## TASK DETAILS
Write out the data word for word and drop any picture you find.

## Dataset excerpts

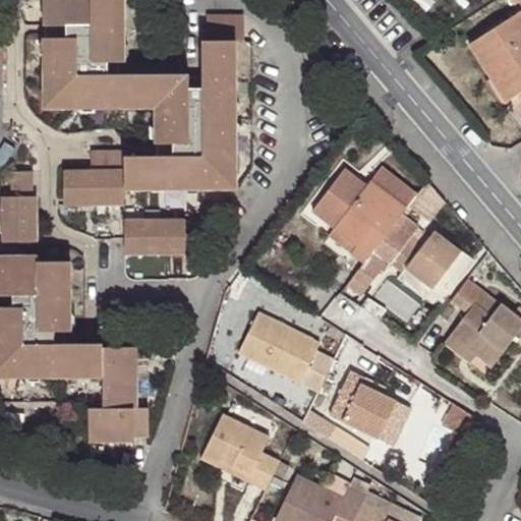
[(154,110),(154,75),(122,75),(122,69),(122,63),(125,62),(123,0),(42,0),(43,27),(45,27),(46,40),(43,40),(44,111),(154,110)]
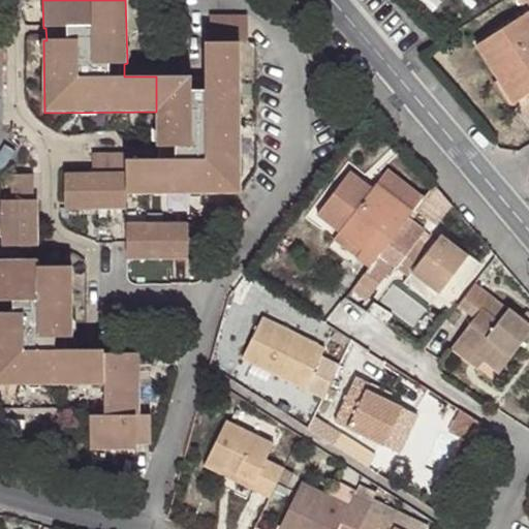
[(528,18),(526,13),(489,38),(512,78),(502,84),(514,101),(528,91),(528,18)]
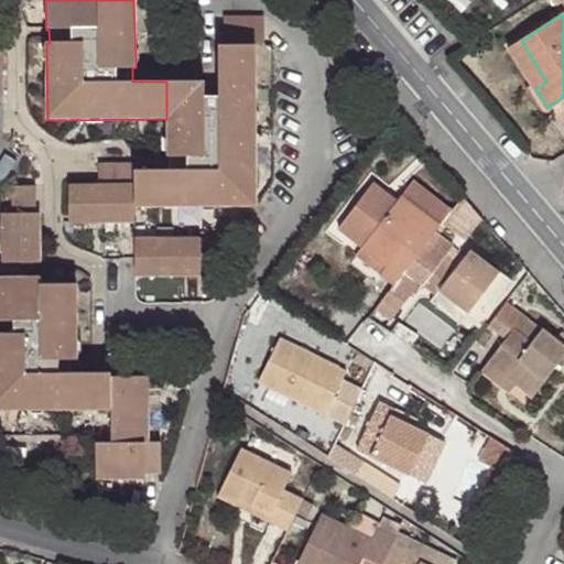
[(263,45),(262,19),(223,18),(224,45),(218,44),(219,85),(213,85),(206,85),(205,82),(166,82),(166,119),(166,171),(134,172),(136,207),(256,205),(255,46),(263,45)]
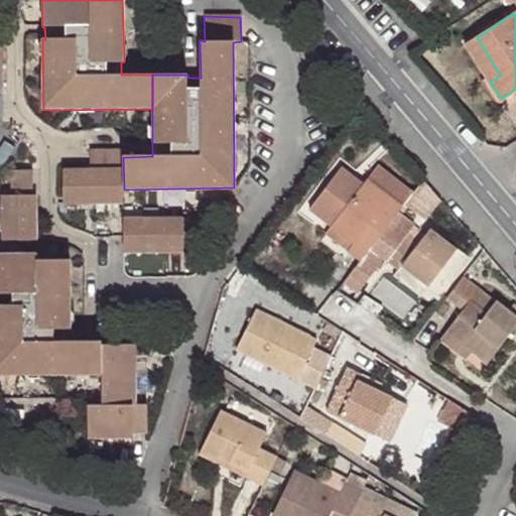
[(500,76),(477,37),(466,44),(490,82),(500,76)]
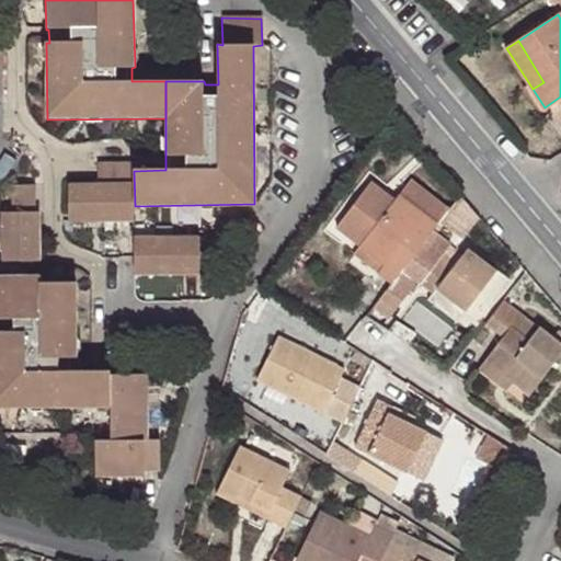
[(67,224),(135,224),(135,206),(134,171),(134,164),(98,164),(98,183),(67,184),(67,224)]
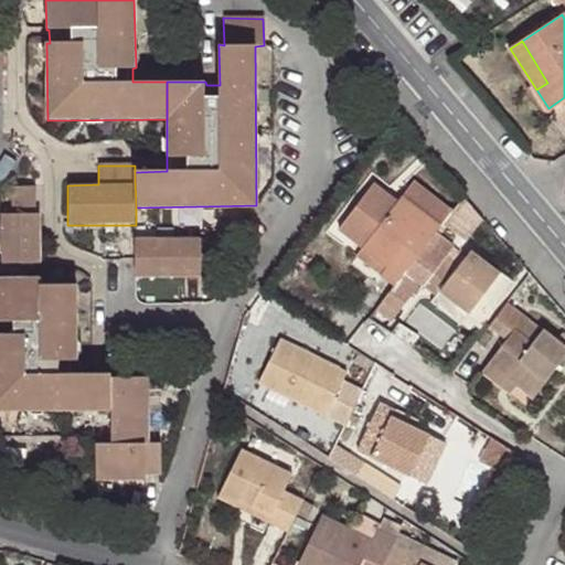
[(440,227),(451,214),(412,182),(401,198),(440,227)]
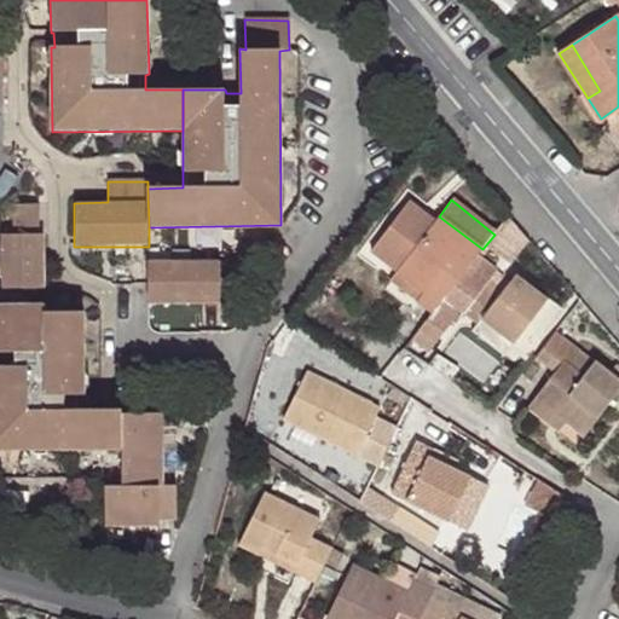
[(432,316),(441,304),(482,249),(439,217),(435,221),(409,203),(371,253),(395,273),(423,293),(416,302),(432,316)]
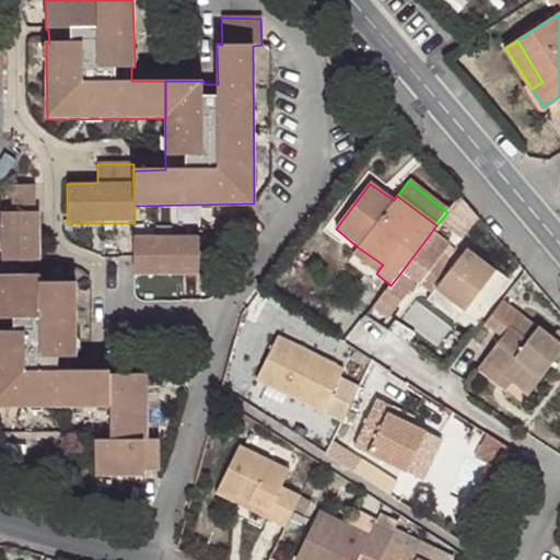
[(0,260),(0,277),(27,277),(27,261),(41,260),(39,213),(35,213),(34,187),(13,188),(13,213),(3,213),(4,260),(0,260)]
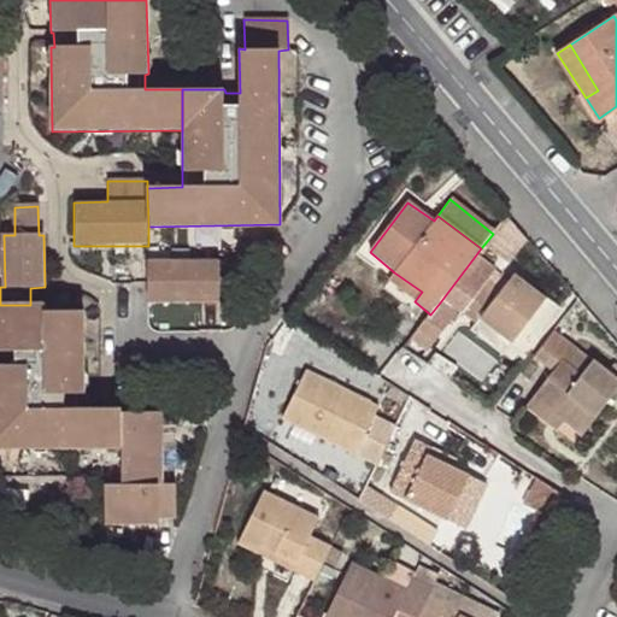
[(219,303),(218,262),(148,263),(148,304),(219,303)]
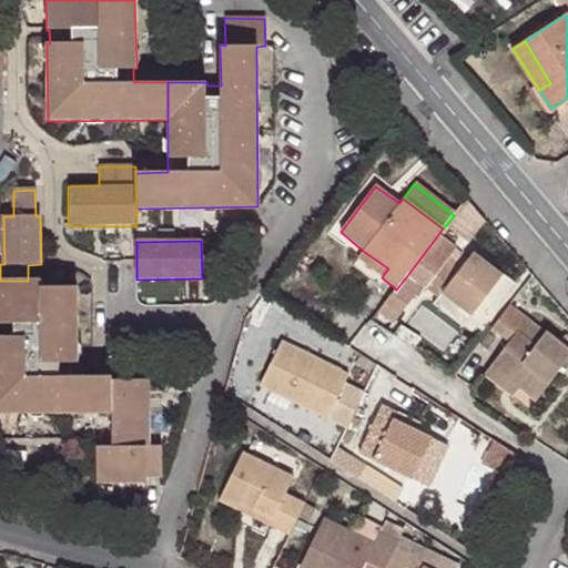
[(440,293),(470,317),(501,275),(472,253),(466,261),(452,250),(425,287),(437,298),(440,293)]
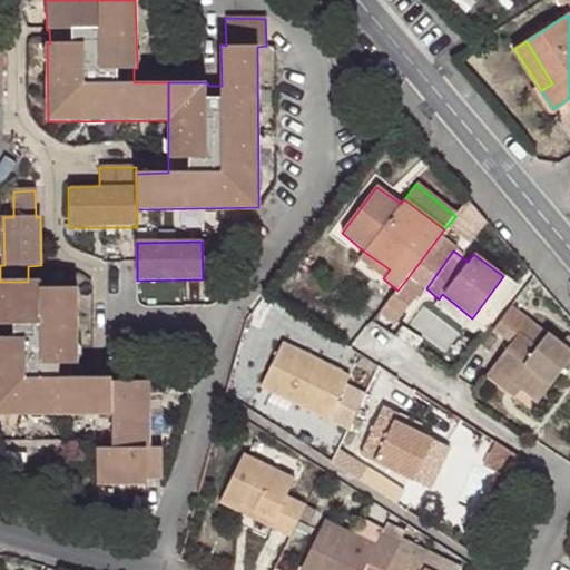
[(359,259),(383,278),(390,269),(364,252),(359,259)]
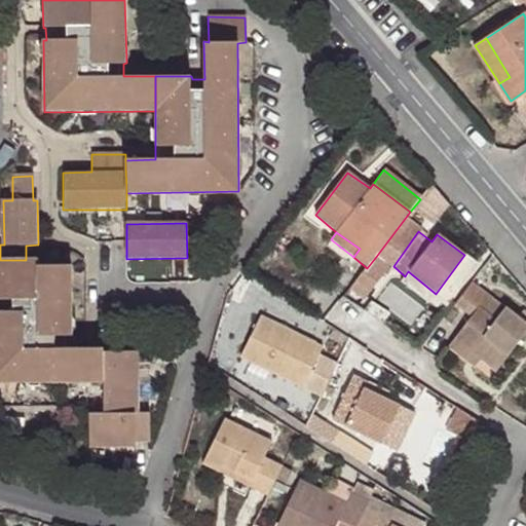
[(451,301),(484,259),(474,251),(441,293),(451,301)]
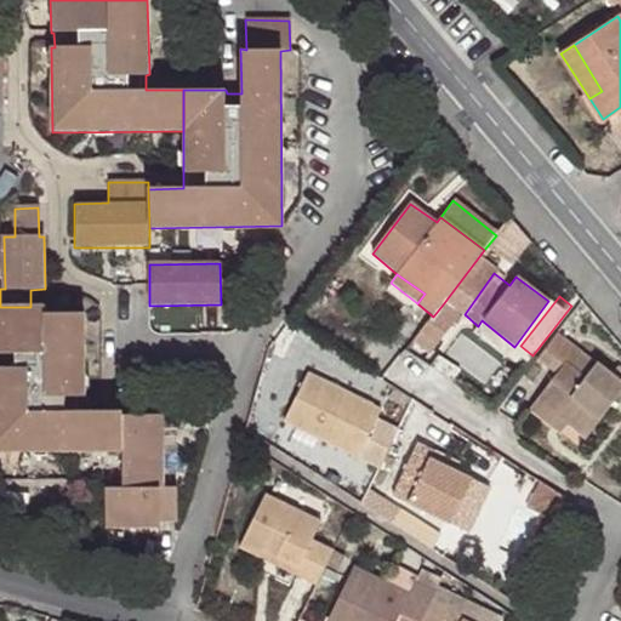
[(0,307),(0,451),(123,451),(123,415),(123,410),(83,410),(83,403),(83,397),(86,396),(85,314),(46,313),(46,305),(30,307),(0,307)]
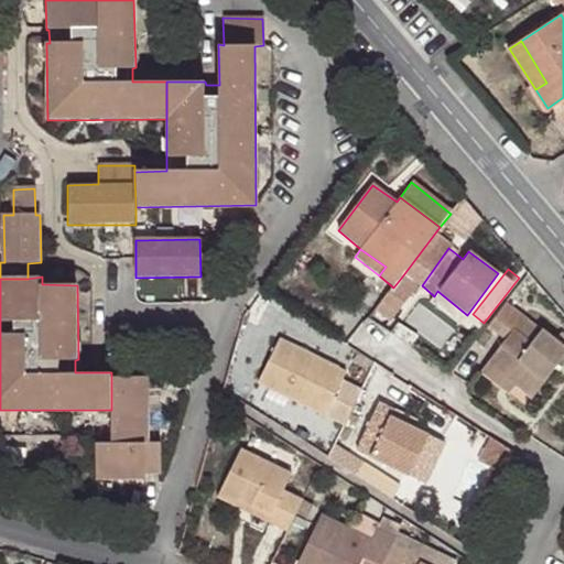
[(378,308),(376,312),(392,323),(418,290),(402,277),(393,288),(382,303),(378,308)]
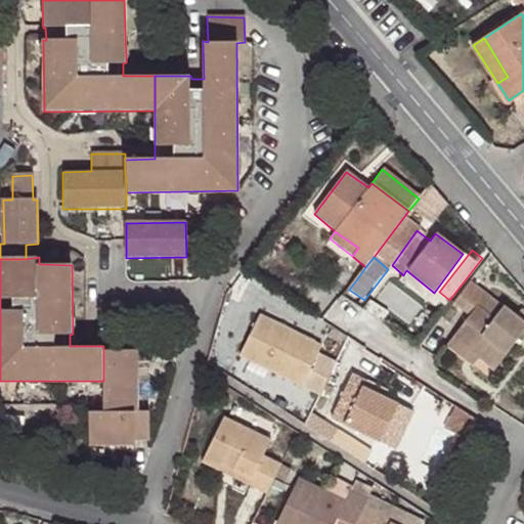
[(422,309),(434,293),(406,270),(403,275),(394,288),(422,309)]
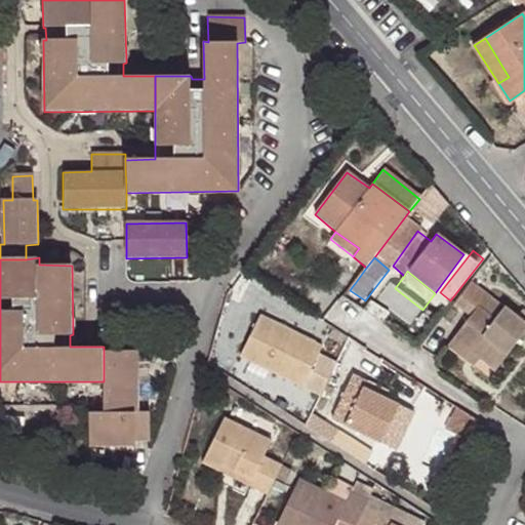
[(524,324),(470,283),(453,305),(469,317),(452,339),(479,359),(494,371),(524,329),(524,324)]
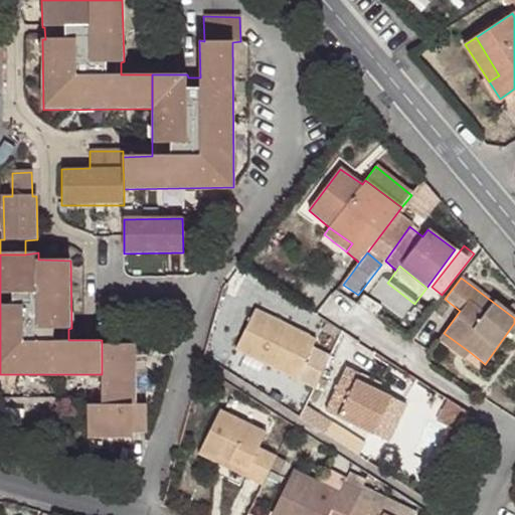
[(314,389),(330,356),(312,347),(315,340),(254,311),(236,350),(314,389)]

## TASK RESPONSE
[(154,110),(154,75),(122,75),(122,69),(122,63),(125,62),(123,0),(42,0),(43,27),(45,27),(46,40),(43,40),(44,111),(154,110)]
[(528,18),(526,13),(489,38),(512,78),(502,84),(514,101),(528,91),(528,18)]
[(263,45),(262,19),(223,18),(224,45),(218,44),(219,85),(213,85),(206,85),(205,82),(166,82),(166,119),(166,171),(134,172),(136,207),(256,205),(255,46),(263,45)]
[(500,76),(477,37),(466,44),(490,82),(500,76)]
[(67,224),(135,224),(135,206),(134,171),(134,164),(98,164),(98,183),(67,184),(67,224)]
[(440,227),(451,214),(412,182),(401,198),(440,227)]
[(432,316),(441,304),(482,249),(439,217),(435,221),(409,203),(371,253),(395,273),(423,293),(416,302),(432,316)]
[(0,260),(0,277),(27,277),(27,261),(41,260),(39,213),(35,213),(34,187),(13,188),(13,213),(3,213),(4,260),(0,260)]
[(219,303),(218,262),(148,263),(148,304),(219,303)]
[(440,293),(470,317),(501,275),(472,253),(466,261),(452,250),(425,287),(437,298),(440,293)]
[(359,259),(383,278),(390,269),(364,252),(359,259)]
[(451,301),(484,259),(474,251),(441,293),(451,301)]
[(0,307),(0,451),(123,451),(123,415),(123,410),(83,410),(83,403),(83,397),(86,396),(85,314),(46,313),(46,305),(30,307),(0,307)]
[(378,308),(376,312),(392,323),(418,290),(402,277),(393,288),(382,303),(378,308)]
[(422,309),(434,293),(406,270),(403,275),(394,288),(422,309)]
[(524,324),(470,283),(453,305),(469,317),(452,339),(479,359),(494,371),(524,329),(524,324)]
[(314,389),(330,356),(312,347),(315,340),(254,311),(236,350),(314,389)]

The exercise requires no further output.